**What this task involves:** Collect every line of the records that contains the string "clef", treating uppercase and lowercase as different.

**Dataset rows:**
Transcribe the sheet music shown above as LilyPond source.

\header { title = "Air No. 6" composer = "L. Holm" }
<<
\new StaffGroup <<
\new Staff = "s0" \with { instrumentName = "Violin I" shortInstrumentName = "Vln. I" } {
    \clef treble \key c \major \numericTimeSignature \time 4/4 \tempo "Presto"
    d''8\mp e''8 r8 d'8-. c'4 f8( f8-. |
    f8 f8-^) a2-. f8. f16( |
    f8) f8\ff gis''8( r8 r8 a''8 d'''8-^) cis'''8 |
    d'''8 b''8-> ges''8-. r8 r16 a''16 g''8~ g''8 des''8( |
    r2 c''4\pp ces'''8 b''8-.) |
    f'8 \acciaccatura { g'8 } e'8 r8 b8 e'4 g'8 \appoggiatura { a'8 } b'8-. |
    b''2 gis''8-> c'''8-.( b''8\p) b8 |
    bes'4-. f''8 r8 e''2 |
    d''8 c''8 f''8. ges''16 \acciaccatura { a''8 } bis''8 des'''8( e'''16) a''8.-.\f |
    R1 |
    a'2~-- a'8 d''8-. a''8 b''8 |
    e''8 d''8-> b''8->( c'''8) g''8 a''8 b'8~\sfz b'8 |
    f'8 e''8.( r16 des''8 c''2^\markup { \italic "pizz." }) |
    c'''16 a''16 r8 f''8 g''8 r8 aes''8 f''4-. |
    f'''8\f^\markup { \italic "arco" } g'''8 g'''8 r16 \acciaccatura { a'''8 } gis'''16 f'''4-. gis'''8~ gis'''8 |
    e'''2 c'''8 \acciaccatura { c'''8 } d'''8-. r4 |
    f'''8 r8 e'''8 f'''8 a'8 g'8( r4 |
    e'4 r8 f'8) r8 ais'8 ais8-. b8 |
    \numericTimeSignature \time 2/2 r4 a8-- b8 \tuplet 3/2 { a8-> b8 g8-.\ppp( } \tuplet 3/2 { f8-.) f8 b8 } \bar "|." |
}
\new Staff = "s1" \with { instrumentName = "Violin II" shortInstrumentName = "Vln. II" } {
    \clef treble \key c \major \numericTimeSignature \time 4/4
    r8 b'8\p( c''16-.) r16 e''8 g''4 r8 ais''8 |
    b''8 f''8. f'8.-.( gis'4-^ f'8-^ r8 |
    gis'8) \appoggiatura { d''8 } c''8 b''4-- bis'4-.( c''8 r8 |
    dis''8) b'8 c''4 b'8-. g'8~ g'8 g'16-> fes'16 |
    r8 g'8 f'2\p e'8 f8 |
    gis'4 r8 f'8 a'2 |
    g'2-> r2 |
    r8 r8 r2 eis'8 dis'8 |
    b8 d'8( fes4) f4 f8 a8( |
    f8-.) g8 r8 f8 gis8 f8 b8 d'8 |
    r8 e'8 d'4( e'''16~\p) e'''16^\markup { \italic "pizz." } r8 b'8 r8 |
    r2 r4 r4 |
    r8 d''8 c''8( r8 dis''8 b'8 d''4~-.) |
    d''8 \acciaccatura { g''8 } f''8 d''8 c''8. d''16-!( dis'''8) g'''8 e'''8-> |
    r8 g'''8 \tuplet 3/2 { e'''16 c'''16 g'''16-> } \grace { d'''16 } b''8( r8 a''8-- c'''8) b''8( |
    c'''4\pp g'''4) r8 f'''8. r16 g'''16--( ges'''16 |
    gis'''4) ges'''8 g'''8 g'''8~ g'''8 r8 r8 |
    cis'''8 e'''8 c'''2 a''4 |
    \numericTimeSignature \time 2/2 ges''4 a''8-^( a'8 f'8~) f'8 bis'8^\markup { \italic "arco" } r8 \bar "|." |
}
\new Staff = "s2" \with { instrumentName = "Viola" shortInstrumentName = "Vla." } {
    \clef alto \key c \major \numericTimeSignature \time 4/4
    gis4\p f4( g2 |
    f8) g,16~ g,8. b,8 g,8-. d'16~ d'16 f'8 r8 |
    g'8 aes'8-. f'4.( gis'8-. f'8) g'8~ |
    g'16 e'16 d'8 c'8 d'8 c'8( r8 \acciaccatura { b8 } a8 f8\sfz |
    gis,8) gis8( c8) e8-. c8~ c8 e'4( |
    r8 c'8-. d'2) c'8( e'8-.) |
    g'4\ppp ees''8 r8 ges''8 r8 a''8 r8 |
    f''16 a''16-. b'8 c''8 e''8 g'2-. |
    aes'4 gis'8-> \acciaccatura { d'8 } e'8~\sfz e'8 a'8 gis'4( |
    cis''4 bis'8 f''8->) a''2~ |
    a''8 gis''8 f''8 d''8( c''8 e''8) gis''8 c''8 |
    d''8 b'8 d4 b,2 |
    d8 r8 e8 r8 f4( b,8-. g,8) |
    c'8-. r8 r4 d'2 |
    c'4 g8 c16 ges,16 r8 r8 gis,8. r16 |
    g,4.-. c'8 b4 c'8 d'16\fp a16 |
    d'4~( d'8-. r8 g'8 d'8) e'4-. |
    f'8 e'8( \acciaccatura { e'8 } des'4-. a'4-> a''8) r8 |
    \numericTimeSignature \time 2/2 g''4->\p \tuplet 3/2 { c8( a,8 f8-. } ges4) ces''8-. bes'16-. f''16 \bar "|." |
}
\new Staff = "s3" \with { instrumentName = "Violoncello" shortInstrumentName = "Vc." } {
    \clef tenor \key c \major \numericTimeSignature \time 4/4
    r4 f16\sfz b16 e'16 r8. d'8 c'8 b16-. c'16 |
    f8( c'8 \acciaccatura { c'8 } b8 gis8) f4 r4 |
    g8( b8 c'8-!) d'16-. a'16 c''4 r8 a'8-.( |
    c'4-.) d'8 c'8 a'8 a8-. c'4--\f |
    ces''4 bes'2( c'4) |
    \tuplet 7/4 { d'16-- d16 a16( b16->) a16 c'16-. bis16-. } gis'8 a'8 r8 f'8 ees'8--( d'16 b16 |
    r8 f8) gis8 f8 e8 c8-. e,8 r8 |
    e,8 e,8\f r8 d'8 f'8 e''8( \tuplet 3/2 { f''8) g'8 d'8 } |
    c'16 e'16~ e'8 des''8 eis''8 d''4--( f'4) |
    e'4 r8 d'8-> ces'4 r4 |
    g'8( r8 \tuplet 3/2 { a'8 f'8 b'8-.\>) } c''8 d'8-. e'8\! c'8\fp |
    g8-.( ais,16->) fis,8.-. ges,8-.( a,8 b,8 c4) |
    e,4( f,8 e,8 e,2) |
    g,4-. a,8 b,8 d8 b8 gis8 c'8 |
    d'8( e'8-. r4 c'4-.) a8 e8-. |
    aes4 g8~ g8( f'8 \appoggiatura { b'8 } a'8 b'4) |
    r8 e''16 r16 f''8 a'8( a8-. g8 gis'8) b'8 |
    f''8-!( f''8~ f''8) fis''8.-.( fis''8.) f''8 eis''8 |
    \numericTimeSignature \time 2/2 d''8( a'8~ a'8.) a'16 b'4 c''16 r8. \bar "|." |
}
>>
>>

**Problem solution:**
    \clef treble \key c \major \numericTimeSignature \time 4/4 \tempo "Presto"
    \clef treble \key c \major \numericTimeSignature \time 4/4
    \clef alto \key c \major \numericTimeSignature \time 4/4
    \clef tenor \key c \major \numericTimeSignature \time 4/4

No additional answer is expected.